**TO DO:** A word-for-word copy of the data is what's wanted, with no pictures.

**MATERIAL FOR THIS EXERCISE:**
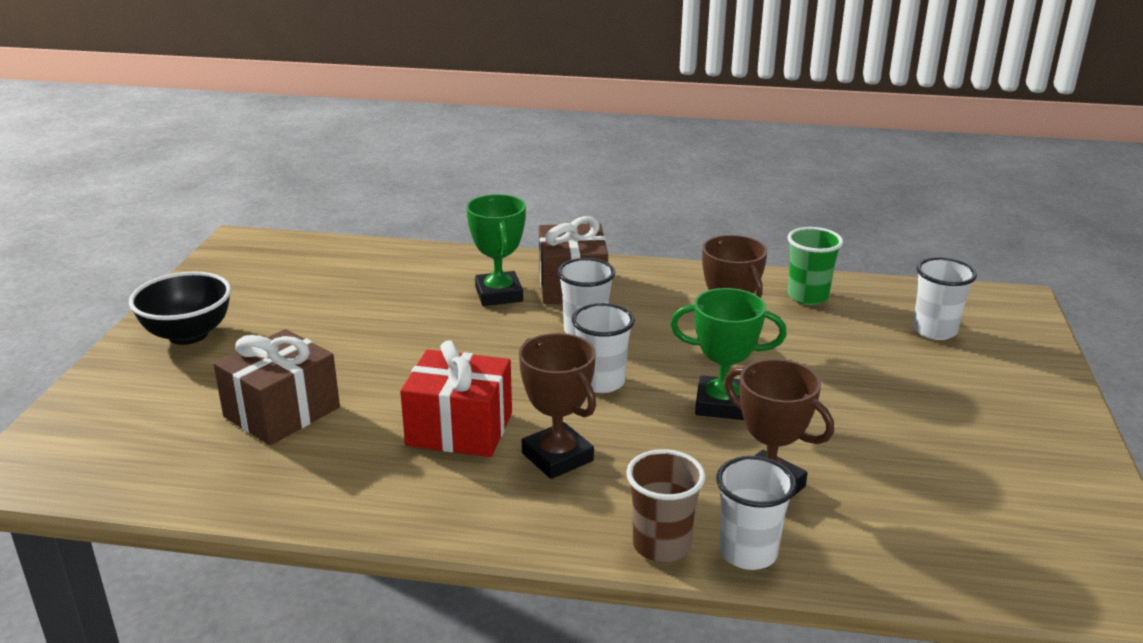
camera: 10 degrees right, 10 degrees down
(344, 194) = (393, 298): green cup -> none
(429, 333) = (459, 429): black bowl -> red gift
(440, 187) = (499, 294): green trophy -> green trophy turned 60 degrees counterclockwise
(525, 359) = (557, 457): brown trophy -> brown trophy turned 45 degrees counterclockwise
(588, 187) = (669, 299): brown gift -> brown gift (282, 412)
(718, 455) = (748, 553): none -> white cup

**FINISHED TASK:**
camera: 10 degrees right, 10 degrees down
(344, 194) = (393, 298): green cup -> none
(429, 333) = (459, 429): black bowl -> red gift
(440, 187) = (499, 294): green trophy -> green trophy turned 60 degrees counterclockwise
(525, 359) = (557, 457): brown trophy -> brown trophy turned 45 degrees counterclockwise
(588, 187) = (669, 299): brown gift -> brown gift (282, 412)
(718, 455) = (748, 553): none -> white cup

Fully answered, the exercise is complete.